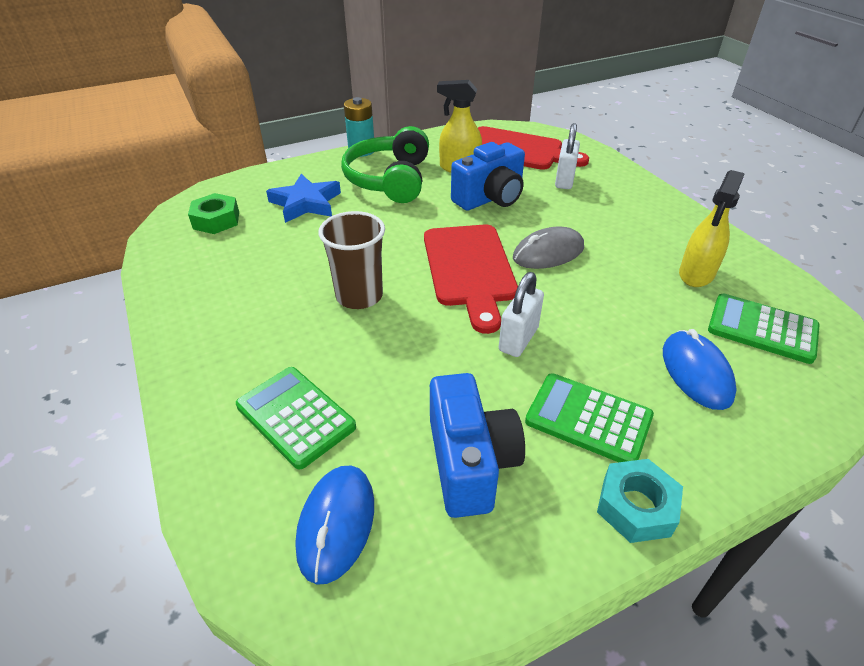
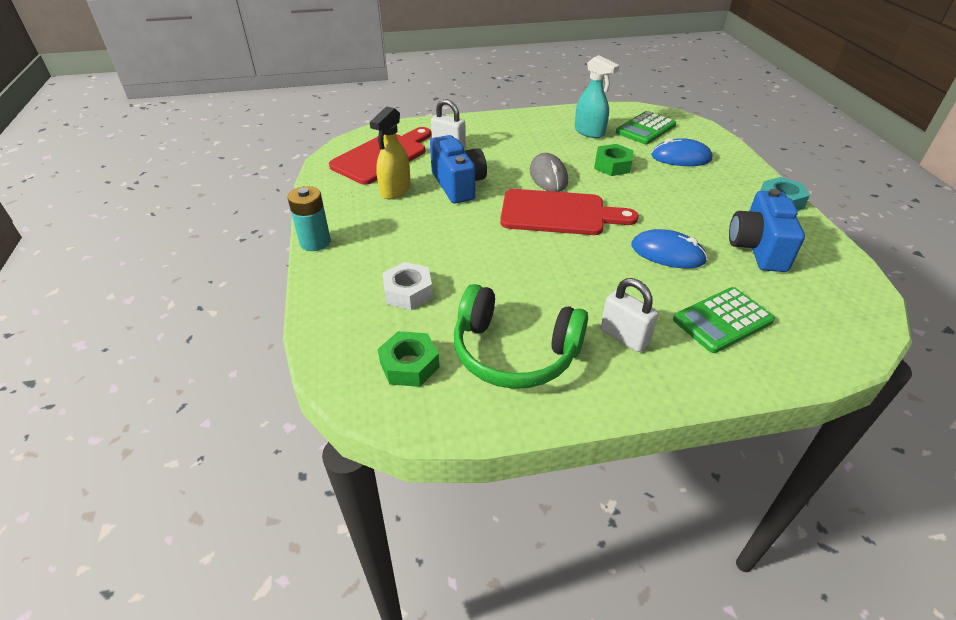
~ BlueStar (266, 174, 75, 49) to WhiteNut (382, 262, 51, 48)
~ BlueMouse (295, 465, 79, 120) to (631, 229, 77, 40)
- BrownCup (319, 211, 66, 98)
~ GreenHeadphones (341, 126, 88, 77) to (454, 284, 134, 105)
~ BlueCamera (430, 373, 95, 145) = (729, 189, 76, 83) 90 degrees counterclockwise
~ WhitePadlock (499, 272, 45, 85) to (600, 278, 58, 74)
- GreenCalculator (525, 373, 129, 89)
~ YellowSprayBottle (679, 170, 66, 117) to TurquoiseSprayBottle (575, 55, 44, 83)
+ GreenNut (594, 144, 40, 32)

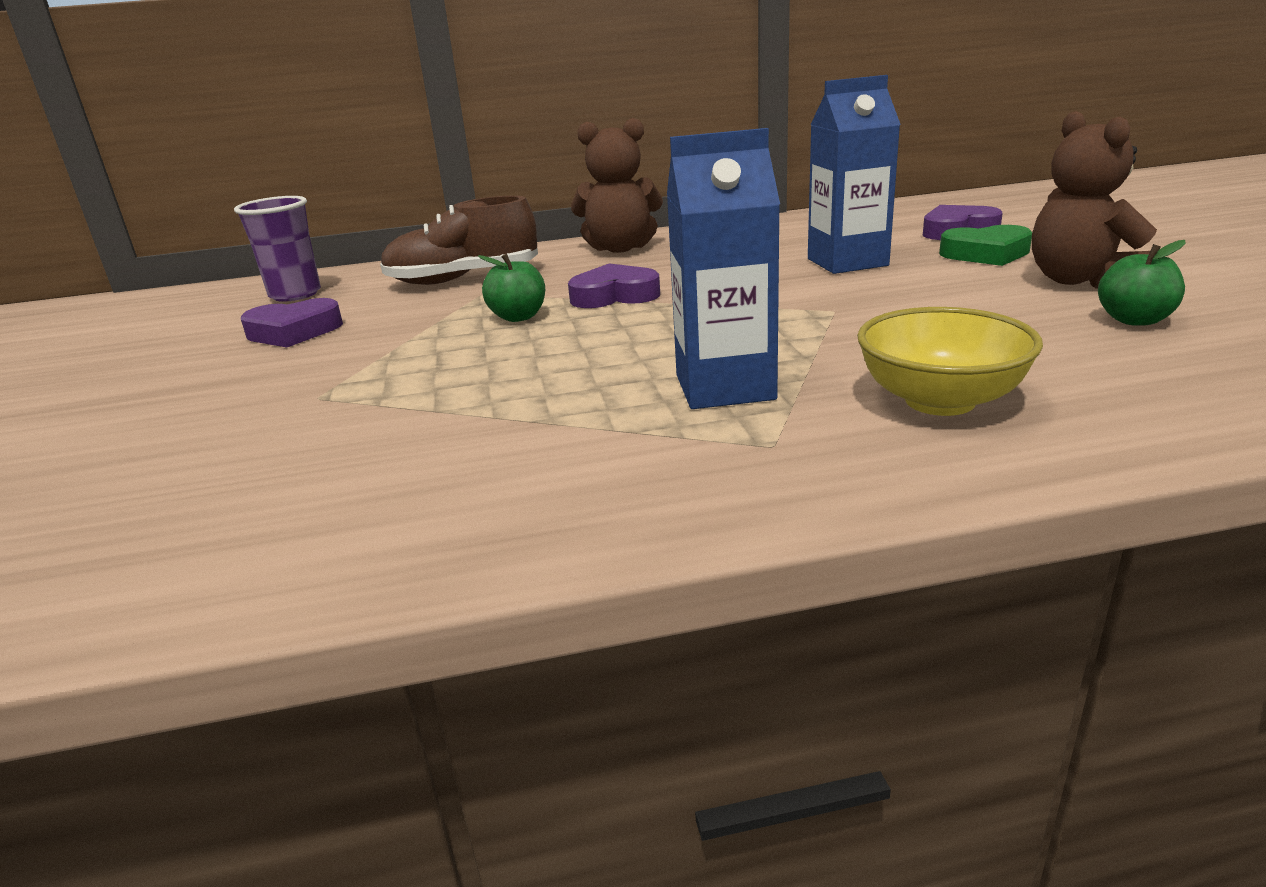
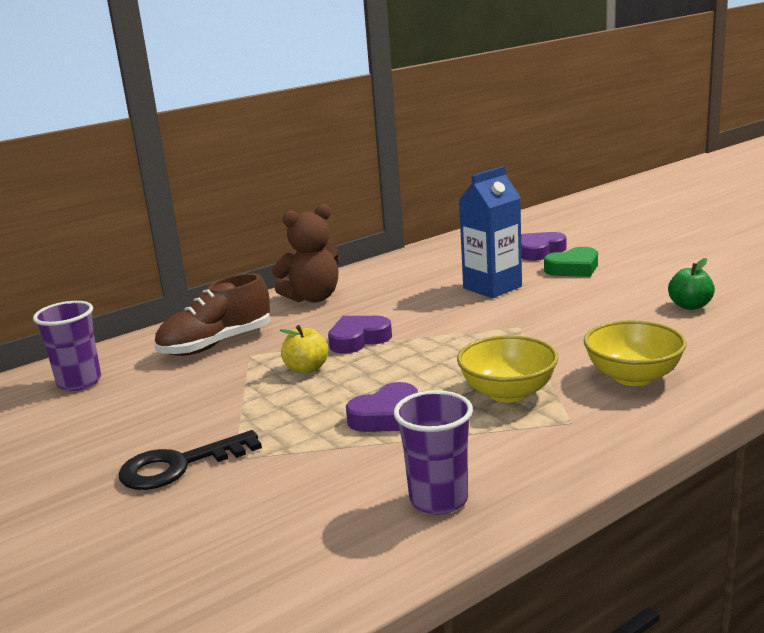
~ PurpleHeart (241, 298, 102, 49) to (346, 382, 72, 50)
~ GreenApple (478, 253, 67, 69) to YellowApple (280, 325, 48, 49)
~ BlueCarton (667, 128, 113, 281) to YellowBowl (457, 335, 101, 68)
- BrownTeddyBear (1032, 111, 125, 178)
+ BlackKey (118, 430, 144, 60)
+ PurpleCup (394, 390, 79, 125)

_What the exercise asks_. Where an entry includes an image, skip the image and return everything else exactly.

_Output for this exercise_.
~ BlueStar (266, 174, 75, 49) to WhiteNut (382, 262, 51, 48)
~ BlueMouse (295, 465, 79, 120) to (631, 229, 77, 40)
- BrownCup (319, 211, 66, 98)
~ GreenHeadphones (341, 126, 88, 77) to (454, 284, 134, 105)
~ BlueCamera (430, 373, 95, 145) = (729, 189, 76, 83) 90 degrees counterclockwise
~ WhitePadlock (499, 272, 45, 85) to (600, 278, 58, 74)
- GreenCalculator (525, 373, 129, 89)
~ YellowSprayBottle (679, 170, 66, 117) to TurquoiseSprayBottle (575, 55, 44, 83)
+ GreenNut (594, 144, 40, 32)

~ PurpleHeart (241, 298, 102, 49) to (346, 382, 72, 50)
~ GreenApple (478, 253, 67, 69) to YellowApple (280, 325, 48, 49)
~ BlueCarton (667, 128, 113, 281) to YellowBowl (457, 335, 101, 68)
- BrownTeddyBear (1032, 111, 125, 178)
+ BlackKey (118, 430, 144, 60)
+ PurpleCup (394, 390, 79, 125)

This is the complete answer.